* Your objective: The data below is to be set down again exactly as written.

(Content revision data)
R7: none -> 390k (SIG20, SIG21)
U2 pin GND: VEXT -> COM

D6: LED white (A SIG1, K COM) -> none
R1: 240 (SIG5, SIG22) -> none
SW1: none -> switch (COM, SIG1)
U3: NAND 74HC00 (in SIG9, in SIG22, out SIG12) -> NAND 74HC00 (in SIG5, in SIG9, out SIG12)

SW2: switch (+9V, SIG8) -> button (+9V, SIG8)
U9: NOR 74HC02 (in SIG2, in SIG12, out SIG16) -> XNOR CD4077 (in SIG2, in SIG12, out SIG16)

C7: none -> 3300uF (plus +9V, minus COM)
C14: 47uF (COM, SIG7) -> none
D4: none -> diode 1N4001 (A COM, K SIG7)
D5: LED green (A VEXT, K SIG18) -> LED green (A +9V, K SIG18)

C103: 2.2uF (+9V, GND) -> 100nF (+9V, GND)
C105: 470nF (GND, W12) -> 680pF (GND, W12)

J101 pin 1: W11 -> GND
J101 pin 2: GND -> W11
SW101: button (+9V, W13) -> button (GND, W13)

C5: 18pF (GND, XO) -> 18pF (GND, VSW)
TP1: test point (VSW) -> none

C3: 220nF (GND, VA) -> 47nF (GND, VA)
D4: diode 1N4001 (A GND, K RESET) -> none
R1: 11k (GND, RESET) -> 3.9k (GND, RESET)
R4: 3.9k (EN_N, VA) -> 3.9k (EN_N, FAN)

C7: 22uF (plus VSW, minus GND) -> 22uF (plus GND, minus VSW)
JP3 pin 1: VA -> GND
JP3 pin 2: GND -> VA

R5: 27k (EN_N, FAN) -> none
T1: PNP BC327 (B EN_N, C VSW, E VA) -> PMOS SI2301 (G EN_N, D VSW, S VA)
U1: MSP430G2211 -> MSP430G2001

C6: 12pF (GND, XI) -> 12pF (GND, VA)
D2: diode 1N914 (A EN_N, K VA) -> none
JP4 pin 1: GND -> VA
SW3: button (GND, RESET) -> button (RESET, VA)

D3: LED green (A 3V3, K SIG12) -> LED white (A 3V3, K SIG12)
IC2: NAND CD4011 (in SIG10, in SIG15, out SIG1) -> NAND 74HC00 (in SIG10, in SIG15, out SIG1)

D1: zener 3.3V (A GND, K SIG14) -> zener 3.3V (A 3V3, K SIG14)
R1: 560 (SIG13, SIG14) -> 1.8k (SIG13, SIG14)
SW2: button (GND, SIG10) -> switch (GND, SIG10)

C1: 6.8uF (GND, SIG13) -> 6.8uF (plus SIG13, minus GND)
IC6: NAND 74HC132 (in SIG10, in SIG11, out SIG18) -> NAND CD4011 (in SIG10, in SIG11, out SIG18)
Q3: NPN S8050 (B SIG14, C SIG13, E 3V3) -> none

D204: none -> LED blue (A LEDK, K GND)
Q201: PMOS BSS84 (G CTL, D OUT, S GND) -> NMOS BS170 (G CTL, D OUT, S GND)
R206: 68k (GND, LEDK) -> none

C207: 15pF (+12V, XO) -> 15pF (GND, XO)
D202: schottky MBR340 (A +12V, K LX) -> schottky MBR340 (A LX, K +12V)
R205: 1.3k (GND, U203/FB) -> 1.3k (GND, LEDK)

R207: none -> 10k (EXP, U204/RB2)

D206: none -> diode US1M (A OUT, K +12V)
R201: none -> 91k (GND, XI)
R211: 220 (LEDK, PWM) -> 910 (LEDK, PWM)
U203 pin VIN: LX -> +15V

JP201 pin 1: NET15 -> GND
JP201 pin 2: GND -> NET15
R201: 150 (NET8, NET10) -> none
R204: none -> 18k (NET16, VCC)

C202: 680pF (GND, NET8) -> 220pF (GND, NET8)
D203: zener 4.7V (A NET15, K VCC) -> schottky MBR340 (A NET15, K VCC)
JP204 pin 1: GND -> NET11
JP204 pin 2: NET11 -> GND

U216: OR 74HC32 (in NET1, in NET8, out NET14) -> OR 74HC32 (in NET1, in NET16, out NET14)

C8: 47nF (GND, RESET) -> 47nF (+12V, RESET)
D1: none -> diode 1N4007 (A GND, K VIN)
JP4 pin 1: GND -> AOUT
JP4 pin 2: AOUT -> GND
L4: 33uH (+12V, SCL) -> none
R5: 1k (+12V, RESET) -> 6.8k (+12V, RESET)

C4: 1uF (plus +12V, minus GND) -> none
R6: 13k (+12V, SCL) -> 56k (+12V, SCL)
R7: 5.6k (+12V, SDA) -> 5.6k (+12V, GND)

* Solution:
R7: none -> 390k (SIG20, SIG21)
U2 pin GND: VEXT -> COM

D6: LED white (A SIG1, K COM) -> none
R1: 240 (SIG5, SIG22) -> none
SW1: none -> switch (COM, SIG1)
U3: NAND 74HC00 (in SIG9, in SIG22, out SIG12) -> NAND 74HC00 (in SIG5, in SIG9, out SIG12)

SW2: switch (+9V, SIG8) -> button (+9V, SIG8)
U9: NOR 74HC02 (in SIG2, in SIG12, out SIG16) -> XNOR CD4077 (in SIG2, in SIG12, out SIG16)

C7: none -> 3300uF (plus +9V, minus COM)
C14: 47uF (COM, SIG7) -> none
D4: none -> diode 1N4001 (A COM, K SIG7)
D5: LED green (A VEXT, K SIG18) -> LED green (A +9V, K SIG18)

C103: 2.2uF (+9V, GND) -> 100nF (+9V, GND)
C105: 470nF (GND, W12) -> 680pF (GND, W12)

J101 pin 1: W11 -> GND
J101 pin 2: GND -> W11
SW101: button (+9V, W13) -> button (GND, W13)

C5: 18pF (GND, XO) -> 18pF (GND, VSW)
TP1: test point (VSW) -> none

C3: 220nF (GND, VA) -> 47nF (GND, VA)
D4: diode 1N4001 (A GND, K RESET) -> none
R1: 11k (GND, RESET) -> 3.9k (GND, RESET)
R4: 3.9k (EN_N, VA) -> 3.9k (EN_N, FAN)

C7: 22uF (plus VSW, minus GND) -> 22uF (plus GND, minus VSW)
JP3 pin 1: VA -> GND
JP3 pin 2: GND -> VA

R5: 27k (EN_N, FAN) -> none
T1: PNP BC327 (B EN_N, C VSW, E VA) -> PMOS SI2301 (G EN_N, D VSW, S VA)
U1: MSP430G2211 -> MSP430G2001

C6: 12pF (GND, XI) -> 12pF (GND, VA)
D2: diode 1N914 (A EN_N, K VA) -> none
JP4 pin 1: GND -> VA
SW3: button (GND, RESET) -> button (RESET, VA)

D3: LED green (A 3V3, K SIG12) -> LED white (A 3V3, K SIG12)
IC2: NAND CD4011 (in SIG10, in SIG15, out SIG1) -> NAND 74HC00 (in SIG10, in SIG15, out SIG1)

D1: zener 3.3V (A GND, K SIG14) -> zener 3.3V (A 3V3, K SIG14)
R1: 560 (SIG13, SIG14) -> 1.8k (SIG13, SIG14)
SW2: button (GND, SIG10) -> switch (GND, SIG10)

C1: 6.8uF (GND, SIG13) -> 6.8uF (plus SIG13, minus GND)
IC6: NAND 74HC132 (in SIG10, in SIG11, out SIG18) -> NAND CD4011 (in SIG10, in SIG11, out SIG18)
Q3: NPN S8050 (B SIG14, C SIG13, E 3V3) -> none

D204: none -> LED blue (A LEDK, K GND)
Q201: PMOS BSS84 (G CTL, D OUT, S GND) -> NMOS BS170 (G CTL, D OUT, S GND)
R206: 68k (GND, LEDK) -> none

C207: 15pF (+12V, XO) -> 15pF (GND, XO)
D202: schottky MBR340 (A +12V, K LX) -> schottky MBR340 (A LX, K +12V)
R205: 1.3k (GND, U203/FB) -> 1.3k (GND, LEDK)

R207: none -> 10k (EXP, U204/RB2)

D206: none -> diode US1M (A OUT, K +12V)
R201: none -> 91k (GND, XI)
R211: 220 (LEDK, PWM) -> 910 (LEDK, PWM)
U203 pin VIN: LX -> +15V

JP201 pin 1: NET15 -> GND
JP201 pin 2: GND -> NET15
R201: 150 (NET8, NET10) -> none
R204: none -> 18k (NET16, VCC)

C202: 680pF (GND, NET8) -> 220pF (GND, NET8)
D203: zener 4.7V (A NET15, K VCC) -> schottky MBR340 (A NET15, K VCC)
JP204 pin 1: GND -> NET11
JP204 pin 2: NET11 -> GND

U216: OR 74HC32 (in NET1, in NET8, out NET14) -> OR 74HC32 (in NET1, in NET16, out NET14)

C8: 47nF (GND, RESET) -> 47nF (+12V, RESET)
D1: none -> diode 1N4007 (A GND, K VIN)
JP4 pin 1: GND -> AOUT
JP4 pin 2: AOUT -> GND
L4: 33uH (+12V, SCL) -> none
R5: 1k (+12V, RESET) -> 6.8k (+12V, RESET)

C4: 1uF (plus +12V, minus GND) -> none
R6: 13k (+12V, SCL) -> 56k (+12V, SCL)
R7: 5.6k (+12V, SDA) -> 5.6k (+12V, GND)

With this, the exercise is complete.